*What to do*: Your answer should be every line below that includes the word "right".

** Opening Records shown block **

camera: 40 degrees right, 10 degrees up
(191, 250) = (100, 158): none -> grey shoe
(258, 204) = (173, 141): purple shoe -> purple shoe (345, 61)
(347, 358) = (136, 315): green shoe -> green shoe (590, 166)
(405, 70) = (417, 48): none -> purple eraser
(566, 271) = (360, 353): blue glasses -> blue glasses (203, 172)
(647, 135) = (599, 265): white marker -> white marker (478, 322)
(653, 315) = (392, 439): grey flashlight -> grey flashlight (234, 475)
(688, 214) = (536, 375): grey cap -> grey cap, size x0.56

** Closing Records shown block **
** Opening Records shown block **

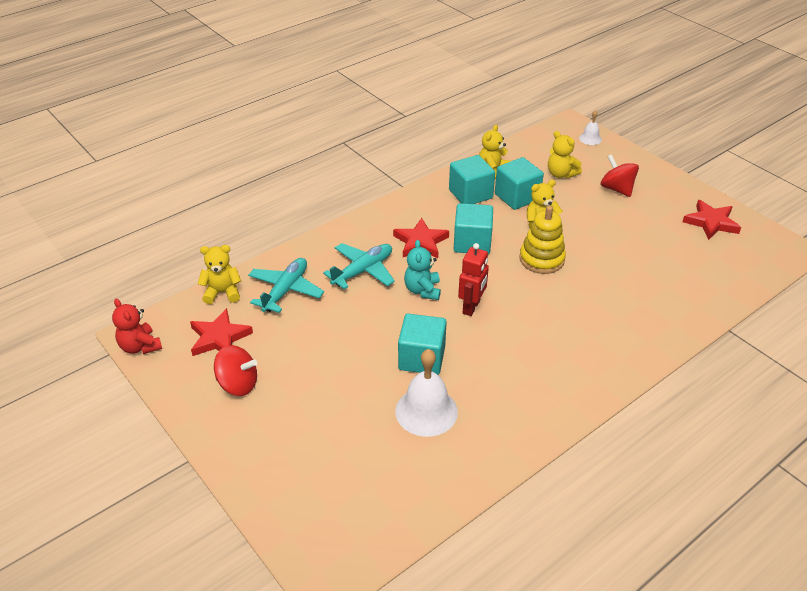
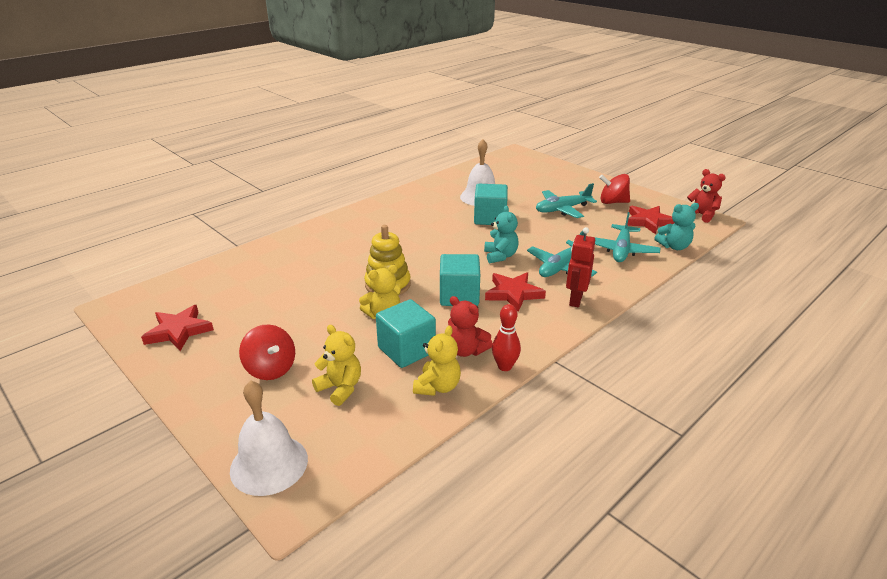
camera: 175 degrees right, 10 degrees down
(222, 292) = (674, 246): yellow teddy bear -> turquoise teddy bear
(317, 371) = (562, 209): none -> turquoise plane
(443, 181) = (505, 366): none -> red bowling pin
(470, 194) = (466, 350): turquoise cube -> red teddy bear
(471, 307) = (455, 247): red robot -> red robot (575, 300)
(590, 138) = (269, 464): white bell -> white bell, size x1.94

** Closing Records shown block **

*Solution to this task*:
camera: 40 degrees right, 10 degrees up
camera: 175 degrees right, 10 degrees down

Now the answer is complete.